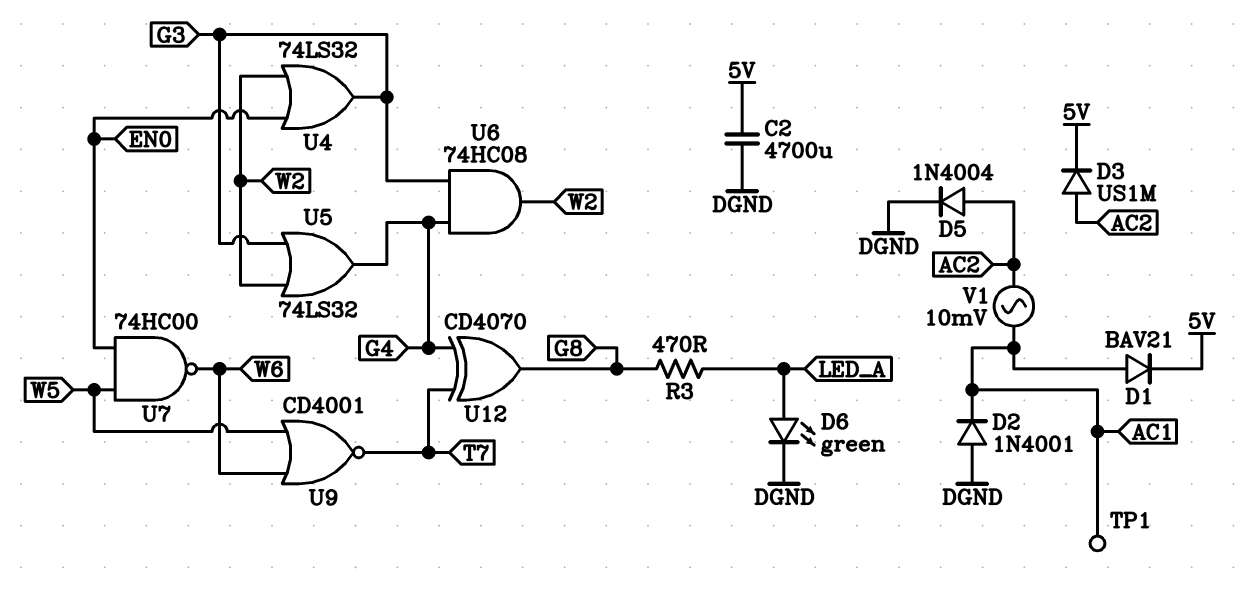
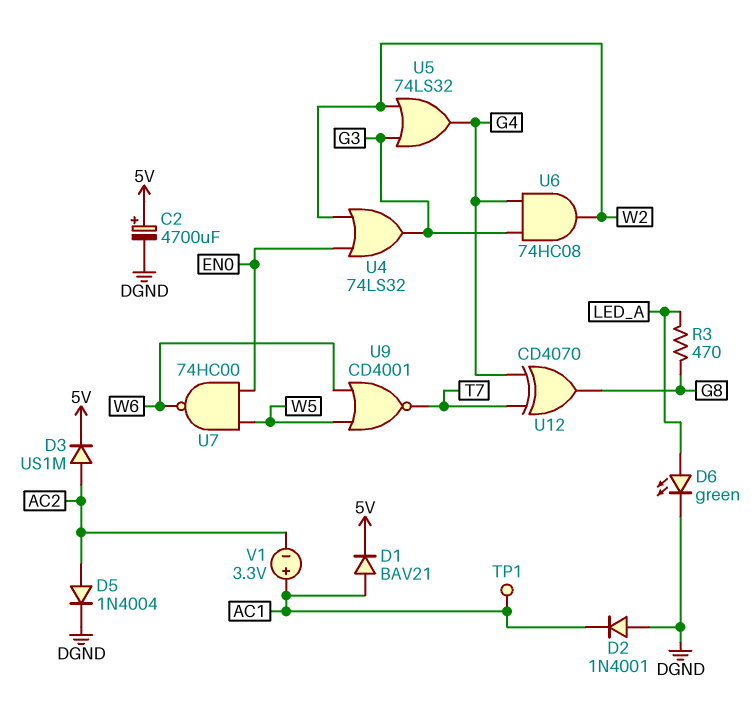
C2: 4700uF (5V, DGND) -> 4700uF (plus 5V, minus DGND)
V1: AC 10mV (AC1, AC2) -> 3.3V (plus AC1, minus AC2)

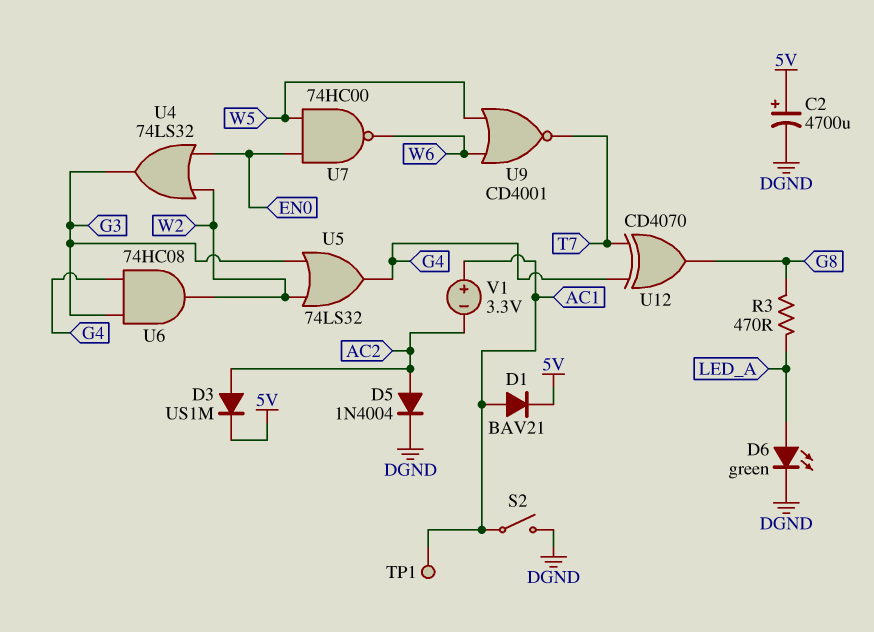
D2: diode 1N4001 (A DGND, K AC1) -> none
S2: none -> switch (AC1, DGND)

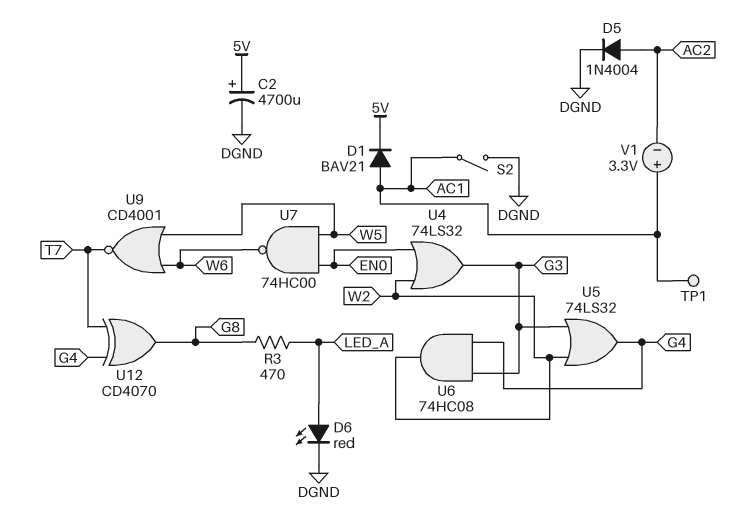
D3: diode US1M (A AC2, K 5V) -> none
D6: LED green (A LED_A, K DGND) -> LED red (A LED_A, K DGND)

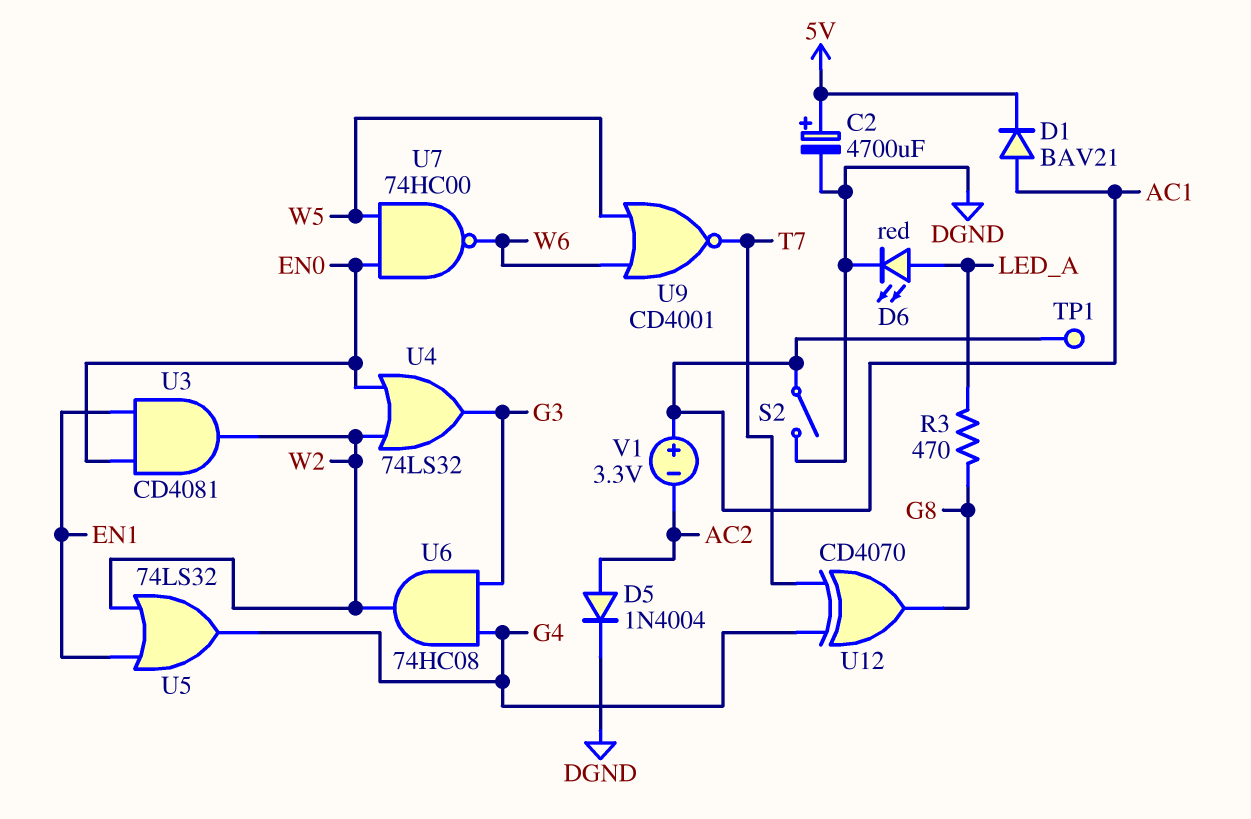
U3: none -> AND CD4081 (in EN0, in EN1, out W2)
U5: OR 74LS32 (in G3, in W2, out G4) -> OR 74LS32 (in EN1, in W2, out G4)

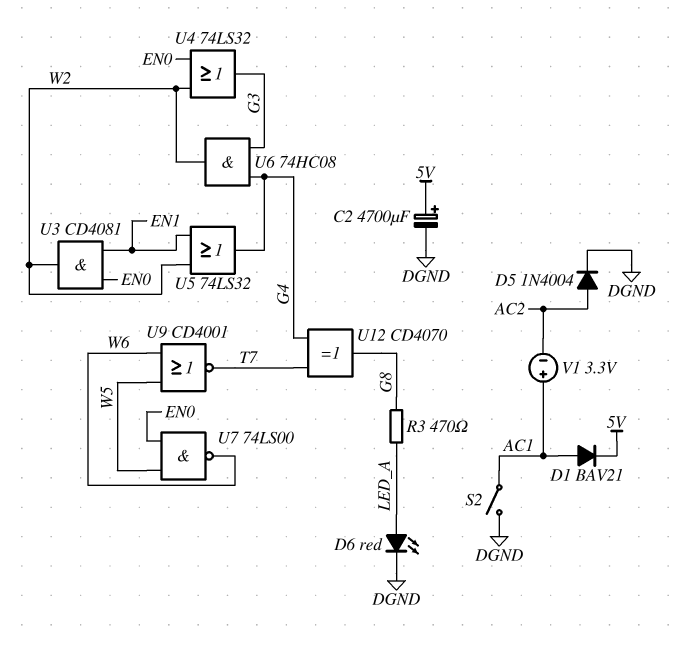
TP1: test point (AC1) -> none
U7: NAND 74HC00 (in EN0, in W5, out W6) -> NAND 74LS00 (in EN0, in W5, out W6)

• WHAT TO DO:
Every line above should be copied exactly; do not carry over the pictures.

• OUTPUT OF THE TASK:
C2: 4700uF (5V, DGND) -> 4700uF (plus 5V, minus DGND)
V1: AC 10mV (AC1, AC2) -> 3.3V (plus AC1, minus AC2)

D2: diode 1N4001 (A DGND, K AC1) -> none
S2: none -> switch (AC1, DGND)

D3: diode US1M (A AC2, K 5V) -> none
D6: LED green (A LED_A, K DGND) -> LED red (A LED_A, K DGND)

U3: none -> AND CD4081 (in EN0, in EN1, out W2)
U5: OR 74LS32 (in G3, in W2, out G4) -> OR 74LS32 (in EN1, in W2, out G4)

TP1: test point (AC1) -> none
U7: NAND 74HC00 (in EN0, in W5, out W6) -> NAND 74LS00 (in EN0, in W5, out W6)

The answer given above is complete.